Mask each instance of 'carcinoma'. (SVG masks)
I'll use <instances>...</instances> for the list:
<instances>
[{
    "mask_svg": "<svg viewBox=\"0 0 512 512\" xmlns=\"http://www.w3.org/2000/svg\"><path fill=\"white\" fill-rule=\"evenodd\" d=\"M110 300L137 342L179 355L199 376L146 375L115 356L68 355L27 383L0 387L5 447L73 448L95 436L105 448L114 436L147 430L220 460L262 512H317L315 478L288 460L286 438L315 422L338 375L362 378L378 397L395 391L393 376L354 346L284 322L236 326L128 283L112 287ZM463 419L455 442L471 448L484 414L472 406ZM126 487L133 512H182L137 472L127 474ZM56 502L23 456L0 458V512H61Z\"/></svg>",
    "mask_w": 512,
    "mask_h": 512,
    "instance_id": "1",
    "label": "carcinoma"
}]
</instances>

════════════════

§ **Exercise instructions**
Pull out all lines from the listing that contain the string "instances".

§ **Exercise response**
I'll use <instances>...</instances> for the list:
<instances>
</instances>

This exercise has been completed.